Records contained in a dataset
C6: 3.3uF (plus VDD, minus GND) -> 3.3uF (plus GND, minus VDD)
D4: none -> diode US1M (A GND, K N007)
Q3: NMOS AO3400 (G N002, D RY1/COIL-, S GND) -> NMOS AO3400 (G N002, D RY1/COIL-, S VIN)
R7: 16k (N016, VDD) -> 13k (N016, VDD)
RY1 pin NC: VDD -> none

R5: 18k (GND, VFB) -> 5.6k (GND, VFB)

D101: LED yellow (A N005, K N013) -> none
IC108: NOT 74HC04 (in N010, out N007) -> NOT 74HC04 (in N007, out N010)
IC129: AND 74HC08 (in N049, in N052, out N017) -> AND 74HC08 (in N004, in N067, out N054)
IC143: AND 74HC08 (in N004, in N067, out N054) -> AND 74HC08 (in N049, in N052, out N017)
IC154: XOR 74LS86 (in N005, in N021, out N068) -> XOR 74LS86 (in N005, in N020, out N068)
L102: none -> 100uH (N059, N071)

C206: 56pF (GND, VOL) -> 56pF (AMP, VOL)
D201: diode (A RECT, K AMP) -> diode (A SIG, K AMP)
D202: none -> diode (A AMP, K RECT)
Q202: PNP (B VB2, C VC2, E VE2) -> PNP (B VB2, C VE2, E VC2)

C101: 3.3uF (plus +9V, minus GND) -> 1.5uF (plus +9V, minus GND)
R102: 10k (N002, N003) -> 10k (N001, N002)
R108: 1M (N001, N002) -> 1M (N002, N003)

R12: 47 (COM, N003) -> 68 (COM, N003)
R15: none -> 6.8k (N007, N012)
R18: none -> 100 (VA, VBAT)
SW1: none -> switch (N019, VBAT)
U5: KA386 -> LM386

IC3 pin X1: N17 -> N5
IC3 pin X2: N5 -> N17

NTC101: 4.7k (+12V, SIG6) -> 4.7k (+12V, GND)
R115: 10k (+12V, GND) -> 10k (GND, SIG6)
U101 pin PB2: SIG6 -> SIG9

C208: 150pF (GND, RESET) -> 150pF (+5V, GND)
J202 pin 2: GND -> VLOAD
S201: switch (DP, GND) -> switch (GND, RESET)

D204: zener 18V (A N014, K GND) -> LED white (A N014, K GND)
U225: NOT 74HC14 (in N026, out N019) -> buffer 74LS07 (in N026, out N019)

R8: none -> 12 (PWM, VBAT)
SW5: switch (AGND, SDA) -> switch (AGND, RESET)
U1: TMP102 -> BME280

*DIRECTIONS*.
All of the records above should be copied exactly.

*RESULT OF THIS EXERCISE*.
C6: 3.3uF (plus VDD, minus GND) -> 3.3uF (plus GND, minus VDD)
D4: none -> diode US1M (A GND, K N007)
Q3: NMOS AO3400 (G N002, D RY1/COIL-, S GND) -> NMOS AO3400 (G N002, D RY1/COIL-, S VIN)
R7: 16k (N016, VDD) -> 13k (N016, VDD)
RY1 pin NC: VDD -> none

R5: 18k (GND, VFB) -> 5.6k (GND, VFB)

D101: LED yellow (A N005, K N013) -> none
IC108: NOT 74HC04 (in N010, out N007) -> NOT 74HC04 (in N007, out N010)
IC129: AND 74HC08 (in N049, in N052, out N017) -> AND 74HC08 (in N004, in N067, out N054)
IC143: AND 74HC08 (in N004, in N067, out N054) -> AND 74HC08 (in N049, in N052, out N017)
IC154: XOR 74LS86 (in N005, in N021, out N068) -> XOR 74LS86 (in N005, in N020, out N068)
L102: none -> 100uH (N059, N071)

C206: 56pF (GND, VOL) -> 56pF (AMP, VOL)
D201: diode (A RECT, K AMP) -> diode (A SIG, K AMP)
D202: none -> diode (A AMP, K RECT)
Q202: PNP (B VB2, C VC2, E VE2) -> PNP (B VB2, C VE2, E VC2)

C101: 3.3uF (plus +9V, minus GND) -> 1.5uF (plus +9V, minus GND)
R102: 10k (N002, N003) -> 10k (N001, N002)
R108: 1M (N001, N002) -> 1M (N002, N003)

R12: 47 (COM, N003) -> 68 (COM, N003)
R15: none -> 6.8k (N007, N012)
R18: none -> 100 (VA, VBAT)
SW1: none -> switch (N019, VBAT)
U5: KA386 -> LM386

IC3 pin X1: N17 -> N5
IC3 pin X2: N5 -> N17

NTC101: 4.7k (+12V, SIG6) -> 4.7k (+12V, GND)
R115: 10k (+12V, GND) -> 10k (GND, SIG6)
U101 pin PB2: SIG6 -> SIG9

C208: 150pF (GND, RESET) -> 150pF (+5V, GND)
J202 pin 2: GND -> VLOAD
S201: switch (DP, GND) -> switch (GND, RESET)

D204: zener 18V (A N014, K GND) -> LED white (A N014, K GND)
U225: NOT 74HC14 (in N026, out N019) -> buffer 74LS07 (in N026, out N019)

R8: none -> 12 (PWM, VBAT)
SW5: switch (AGND, SDA) -> switch (AGND, RESET)
U1: TMP102 -> BME280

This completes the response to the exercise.